* _Exercise objective_
Lines that include the string "Sprühflasche" are the ones to copy from the entries below.

Scene change data
----

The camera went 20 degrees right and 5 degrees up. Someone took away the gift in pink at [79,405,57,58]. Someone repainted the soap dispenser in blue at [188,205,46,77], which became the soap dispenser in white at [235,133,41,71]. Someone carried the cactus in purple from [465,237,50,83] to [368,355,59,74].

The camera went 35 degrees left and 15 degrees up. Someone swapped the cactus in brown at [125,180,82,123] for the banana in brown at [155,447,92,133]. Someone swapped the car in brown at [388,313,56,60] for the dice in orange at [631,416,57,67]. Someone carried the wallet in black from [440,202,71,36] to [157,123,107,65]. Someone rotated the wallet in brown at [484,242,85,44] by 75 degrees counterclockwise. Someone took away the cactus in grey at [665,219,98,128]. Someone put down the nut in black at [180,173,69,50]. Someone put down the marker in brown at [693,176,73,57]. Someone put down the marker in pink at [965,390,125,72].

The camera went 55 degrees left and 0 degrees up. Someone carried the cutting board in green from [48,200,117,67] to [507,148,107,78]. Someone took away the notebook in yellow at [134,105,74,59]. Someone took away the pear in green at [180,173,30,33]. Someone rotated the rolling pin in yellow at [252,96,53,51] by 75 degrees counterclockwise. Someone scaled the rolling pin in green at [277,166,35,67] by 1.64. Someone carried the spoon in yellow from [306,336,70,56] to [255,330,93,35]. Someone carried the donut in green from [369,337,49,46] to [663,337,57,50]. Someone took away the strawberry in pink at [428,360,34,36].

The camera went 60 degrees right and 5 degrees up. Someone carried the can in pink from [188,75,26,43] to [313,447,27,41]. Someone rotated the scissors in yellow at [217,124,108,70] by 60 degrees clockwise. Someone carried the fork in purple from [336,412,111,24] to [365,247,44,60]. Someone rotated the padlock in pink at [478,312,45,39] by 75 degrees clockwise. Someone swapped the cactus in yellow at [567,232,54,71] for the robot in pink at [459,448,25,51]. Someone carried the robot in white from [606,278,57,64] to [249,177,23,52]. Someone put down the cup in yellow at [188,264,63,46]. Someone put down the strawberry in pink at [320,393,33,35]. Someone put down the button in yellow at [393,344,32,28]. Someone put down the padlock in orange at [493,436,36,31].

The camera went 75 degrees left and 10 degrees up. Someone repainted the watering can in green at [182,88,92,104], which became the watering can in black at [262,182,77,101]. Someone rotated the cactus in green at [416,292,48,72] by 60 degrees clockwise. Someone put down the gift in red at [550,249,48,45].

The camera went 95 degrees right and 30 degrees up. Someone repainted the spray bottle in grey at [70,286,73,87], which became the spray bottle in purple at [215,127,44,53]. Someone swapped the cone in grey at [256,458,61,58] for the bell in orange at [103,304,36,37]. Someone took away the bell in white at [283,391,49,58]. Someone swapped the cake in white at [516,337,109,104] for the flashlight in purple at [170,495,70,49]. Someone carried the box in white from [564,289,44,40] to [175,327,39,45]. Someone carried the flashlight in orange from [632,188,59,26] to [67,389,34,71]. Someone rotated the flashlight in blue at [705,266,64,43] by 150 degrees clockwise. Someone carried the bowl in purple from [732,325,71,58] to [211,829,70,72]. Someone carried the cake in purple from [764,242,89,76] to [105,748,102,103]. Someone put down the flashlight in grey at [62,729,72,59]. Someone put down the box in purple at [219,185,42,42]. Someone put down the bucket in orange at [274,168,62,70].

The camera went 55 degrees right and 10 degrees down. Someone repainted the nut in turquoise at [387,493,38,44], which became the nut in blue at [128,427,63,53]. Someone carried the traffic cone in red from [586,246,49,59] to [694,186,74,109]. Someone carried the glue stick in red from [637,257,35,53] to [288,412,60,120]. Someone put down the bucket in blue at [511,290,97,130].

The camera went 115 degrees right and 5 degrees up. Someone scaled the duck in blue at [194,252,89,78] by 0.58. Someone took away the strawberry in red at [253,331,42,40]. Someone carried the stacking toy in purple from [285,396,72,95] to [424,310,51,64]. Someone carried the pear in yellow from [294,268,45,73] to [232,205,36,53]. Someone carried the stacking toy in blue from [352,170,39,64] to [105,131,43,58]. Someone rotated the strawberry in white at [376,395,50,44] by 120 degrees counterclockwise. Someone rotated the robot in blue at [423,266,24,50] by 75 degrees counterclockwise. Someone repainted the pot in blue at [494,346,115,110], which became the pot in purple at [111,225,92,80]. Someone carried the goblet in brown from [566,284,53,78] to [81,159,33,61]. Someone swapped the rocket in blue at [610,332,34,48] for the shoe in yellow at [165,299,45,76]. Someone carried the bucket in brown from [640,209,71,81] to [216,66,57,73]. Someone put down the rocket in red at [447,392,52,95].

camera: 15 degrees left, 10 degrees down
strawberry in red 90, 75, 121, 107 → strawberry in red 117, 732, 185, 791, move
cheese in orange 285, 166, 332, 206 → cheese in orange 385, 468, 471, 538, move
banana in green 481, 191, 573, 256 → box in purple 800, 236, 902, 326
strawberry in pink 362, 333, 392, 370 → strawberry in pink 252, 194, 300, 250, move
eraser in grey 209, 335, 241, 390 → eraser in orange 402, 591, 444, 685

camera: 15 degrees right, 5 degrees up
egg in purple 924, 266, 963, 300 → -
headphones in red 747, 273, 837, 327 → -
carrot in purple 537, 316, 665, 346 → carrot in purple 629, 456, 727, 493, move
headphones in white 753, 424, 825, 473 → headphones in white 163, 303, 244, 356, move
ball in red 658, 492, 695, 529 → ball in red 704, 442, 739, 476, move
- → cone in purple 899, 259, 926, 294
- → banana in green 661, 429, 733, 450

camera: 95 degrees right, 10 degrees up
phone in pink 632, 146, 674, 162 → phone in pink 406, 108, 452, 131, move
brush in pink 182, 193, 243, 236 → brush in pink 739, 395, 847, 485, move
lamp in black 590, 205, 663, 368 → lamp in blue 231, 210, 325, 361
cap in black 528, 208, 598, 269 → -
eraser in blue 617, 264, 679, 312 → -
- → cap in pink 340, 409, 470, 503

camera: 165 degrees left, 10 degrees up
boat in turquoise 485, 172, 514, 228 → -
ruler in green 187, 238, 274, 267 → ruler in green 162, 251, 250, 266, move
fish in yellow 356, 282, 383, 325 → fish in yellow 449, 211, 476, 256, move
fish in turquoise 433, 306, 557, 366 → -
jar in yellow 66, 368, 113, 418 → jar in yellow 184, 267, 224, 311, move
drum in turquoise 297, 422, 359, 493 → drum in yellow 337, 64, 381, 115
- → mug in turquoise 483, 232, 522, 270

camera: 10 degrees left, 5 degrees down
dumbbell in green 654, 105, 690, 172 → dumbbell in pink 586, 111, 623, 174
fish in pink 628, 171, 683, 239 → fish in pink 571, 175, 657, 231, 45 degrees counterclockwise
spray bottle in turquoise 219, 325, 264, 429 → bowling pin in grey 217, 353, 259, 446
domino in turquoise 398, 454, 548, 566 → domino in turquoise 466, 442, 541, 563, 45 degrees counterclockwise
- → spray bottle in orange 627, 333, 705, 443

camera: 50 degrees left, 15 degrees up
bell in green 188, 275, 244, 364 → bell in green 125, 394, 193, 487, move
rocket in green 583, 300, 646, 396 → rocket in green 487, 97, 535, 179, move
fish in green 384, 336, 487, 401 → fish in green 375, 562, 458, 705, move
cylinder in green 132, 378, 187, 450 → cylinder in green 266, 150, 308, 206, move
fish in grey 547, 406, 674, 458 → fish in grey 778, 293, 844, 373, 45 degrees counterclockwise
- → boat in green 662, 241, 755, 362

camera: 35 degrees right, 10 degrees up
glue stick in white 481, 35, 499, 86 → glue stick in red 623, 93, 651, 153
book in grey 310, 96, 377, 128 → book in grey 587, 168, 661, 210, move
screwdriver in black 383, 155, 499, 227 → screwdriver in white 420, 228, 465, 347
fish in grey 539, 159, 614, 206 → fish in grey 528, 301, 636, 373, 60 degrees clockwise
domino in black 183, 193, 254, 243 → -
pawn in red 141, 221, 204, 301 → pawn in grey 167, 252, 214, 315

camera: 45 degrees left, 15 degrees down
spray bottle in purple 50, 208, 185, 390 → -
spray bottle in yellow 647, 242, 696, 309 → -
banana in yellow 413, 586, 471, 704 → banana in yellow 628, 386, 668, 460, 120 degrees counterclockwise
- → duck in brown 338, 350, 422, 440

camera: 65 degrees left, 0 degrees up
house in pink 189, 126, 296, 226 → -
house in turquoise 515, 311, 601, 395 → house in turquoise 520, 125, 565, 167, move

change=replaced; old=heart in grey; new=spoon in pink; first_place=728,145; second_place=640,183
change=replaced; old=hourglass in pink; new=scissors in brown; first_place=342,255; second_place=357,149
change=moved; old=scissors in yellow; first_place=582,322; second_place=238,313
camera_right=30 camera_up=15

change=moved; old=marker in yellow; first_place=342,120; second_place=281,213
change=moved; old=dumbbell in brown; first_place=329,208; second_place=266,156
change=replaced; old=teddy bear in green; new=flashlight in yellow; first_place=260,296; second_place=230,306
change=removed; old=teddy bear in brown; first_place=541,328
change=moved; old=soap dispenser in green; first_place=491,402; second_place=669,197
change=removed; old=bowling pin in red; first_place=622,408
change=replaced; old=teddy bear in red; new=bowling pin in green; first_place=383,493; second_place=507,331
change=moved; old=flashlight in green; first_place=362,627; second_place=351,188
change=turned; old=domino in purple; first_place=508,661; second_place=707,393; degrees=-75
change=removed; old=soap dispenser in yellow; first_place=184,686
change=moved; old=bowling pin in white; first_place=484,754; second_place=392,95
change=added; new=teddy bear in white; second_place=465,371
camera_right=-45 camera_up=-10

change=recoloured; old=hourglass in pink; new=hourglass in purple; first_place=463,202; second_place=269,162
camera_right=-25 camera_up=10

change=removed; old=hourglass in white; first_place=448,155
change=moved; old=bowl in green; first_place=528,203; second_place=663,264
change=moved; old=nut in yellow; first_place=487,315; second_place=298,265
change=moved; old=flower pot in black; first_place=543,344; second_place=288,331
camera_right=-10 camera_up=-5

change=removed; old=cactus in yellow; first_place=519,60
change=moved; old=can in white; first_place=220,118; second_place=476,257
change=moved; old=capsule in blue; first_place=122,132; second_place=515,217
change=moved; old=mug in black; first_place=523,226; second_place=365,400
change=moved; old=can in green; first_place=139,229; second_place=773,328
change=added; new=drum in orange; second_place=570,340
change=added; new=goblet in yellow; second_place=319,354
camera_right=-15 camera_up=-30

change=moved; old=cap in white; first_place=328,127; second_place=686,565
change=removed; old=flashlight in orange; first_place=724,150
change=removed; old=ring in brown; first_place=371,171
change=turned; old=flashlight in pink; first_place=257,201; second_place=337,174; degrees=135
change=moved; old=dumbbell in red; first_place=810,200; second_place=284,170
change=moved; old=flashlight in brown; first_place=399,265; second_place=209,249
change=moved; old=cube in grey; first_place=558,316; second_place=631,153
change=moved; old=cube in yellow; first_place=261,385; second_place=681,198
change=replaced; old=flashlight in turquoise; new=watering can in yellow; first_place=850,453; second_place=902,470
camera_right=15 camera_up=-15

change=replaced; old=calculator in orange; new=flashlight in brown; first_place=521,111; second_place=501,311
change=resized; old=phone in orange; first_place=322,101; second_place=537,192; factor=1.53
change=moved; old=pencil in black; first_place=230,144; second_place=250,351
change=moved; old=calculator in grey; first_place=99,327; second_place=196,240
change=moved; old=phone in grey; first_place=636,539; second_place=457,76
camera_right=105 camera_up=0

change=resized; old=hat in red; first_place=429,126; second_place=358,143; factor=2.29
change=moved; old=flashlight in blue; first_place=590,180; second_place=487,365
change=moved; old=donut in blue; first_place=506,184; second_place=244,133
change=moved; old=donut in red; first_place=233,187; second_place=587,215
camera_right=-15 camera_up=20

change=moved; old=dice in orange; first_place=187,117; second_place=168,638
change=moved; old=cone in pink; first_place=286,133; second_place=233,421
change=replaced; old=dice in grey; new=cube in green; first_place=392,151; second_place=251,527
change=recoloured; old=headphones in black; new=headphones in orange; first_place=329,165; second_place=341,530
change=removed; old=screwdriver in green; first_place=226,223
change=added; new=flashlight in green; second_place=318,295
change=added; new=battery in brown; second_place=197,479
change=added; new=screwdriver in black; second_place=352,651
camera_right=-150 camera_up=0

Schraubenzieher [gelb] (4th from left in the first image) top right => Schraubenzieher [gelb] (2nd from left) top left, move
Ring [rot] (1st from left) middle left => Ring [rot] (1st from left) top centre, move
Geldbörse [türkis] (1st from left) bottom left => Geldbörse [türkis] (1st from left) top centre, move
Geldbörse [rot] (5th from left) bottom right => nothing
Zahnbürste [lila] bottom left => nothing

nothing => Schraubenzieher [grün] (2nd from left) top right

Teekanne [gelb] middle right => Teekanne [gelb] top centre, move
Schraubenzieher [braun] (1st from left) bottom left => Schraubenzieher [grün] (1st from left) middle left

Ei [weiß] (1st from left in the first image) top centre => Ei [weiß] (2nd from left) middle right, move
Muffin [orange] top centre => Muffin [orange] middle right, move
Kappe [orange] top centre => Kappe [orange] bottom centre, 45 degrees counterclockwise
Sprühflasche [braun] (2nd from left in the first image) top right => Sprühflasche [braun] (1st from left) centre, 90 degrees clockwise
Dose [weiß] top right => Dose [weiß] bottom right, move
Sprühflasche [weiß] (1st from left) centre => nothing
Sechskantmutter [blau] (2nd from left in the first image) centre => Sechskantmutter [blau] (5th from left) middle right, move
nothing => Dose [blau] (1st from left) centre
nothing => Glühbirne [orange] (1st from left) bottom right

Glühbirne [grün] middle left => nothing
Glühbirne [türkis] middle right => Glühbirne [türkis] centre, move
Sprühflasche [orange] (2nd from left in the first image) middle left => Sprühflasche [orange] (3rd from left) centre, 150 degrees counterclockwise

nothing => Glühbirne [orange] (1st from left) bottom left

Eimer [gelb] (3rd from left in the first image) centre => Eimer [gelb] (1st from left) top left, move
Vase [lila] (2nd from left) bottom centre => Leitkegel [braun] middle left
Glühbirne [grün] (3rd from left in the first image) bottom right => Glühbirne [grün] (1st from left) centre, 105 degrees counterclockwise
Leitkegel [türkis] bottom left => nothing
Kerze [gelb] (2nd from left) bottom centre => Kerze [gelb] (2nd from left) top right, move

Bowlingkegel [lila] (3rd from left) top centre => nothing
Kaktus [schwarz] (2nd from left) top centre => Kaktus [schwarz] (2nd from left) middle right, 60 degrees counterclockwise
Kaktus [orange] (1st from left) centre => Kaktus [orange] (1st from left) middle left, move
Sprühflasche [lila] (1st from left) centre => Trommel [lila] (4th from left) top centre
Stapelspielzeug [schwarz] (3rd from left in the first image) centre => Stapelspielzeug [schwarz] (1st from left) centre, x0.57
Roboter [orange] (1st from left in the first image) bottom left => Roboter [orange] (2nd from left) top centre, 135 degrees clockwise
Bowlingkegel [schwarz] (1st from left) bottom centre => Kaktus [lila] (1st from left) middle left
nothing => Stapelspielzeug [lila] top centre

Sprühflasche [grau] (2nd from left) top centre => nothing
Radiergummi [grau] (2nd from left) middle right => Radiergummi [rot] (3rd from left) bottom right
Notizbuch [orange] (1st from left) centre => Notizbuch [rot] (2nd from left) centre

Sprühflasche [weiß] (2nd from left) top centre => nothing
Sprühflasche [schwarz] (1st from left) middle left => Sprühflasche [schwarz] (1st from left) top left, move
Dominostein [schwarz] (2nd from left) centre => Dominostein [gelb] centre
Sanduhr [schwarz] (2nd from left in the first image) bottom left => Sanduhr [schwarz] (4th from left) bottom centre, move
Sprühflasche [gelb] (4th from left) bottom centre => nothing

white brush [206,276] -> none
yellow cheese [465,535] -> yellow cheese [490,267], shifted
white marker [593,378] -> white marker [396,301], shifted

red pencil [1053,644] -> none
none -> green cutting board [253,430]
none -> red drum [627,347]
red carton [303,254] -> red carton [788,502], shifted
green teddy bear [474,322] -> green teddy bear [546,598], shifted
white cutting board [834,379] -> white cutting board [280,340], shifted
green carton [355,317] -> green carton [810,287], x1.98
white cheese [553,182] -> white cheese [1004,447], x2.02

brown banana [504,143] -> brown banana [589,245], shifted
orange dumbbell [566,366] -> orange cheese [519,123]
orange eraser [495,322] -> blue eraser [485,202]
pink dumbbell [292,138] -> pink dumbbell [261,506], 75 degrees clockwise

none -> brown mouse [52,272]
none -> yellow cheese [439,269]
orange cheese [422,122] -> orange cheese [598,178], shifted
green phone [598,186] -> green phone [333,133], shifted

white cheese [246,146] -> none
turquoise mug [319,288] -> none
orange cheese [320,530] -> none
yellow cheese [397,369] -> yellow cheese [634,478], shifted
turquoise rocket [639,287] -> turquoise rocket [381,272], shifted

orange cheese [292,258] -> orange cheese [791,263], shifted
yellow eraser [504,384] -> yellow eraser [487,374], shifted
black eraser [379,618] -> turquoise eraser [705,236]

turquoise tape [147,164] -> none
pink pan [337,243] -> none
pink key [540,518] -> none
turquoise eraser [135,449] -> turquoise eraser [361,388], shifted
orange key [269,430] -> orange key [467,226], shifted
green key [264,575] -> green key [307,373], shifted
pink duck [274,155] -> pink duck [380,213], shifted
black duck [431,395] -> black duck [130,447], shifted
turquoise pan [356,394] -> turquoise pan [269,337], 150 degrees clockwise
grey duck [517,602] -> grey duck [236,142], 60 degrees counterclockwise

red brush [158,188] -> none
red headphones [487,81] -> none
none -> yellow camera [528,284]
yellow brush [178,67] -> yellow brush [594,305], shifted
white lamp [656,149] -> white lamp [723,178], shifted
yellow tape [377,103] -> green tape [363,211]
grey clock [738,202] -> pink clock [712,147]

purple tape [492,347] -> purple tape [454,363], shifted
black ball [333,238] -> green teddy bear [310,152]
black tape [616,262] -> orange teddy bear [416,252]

----

* _Exercise result_
Sprühflasche [braun] (2nd from left in the first image) top right => Sprühflasche [braun] (1st from left) centre, 90 degrees clockwise
Sprühflasche [weiß] (1st from left) centre => nothing
Sprühflasche [orange] (2nd from left in the first image) middle left => Sprühflasche [orange] (3rd from left) centre, 150 degrees counterclockwise
Sprühflasche [lila] (1st from left) centre => Trommel [lila] (4th from left) top centre
Sprühflasche [grau] (2nd from left) top centre => nothing
Sprühflasche [weiß] (2nd from left) top centre => nothing
Sprühflasche [schwarz] (1st from left) middle left => Sprühflasche [schwarz] (1st from left) top left, move
Sprühflasche [gelb] (4th from left) bottom centre => nothing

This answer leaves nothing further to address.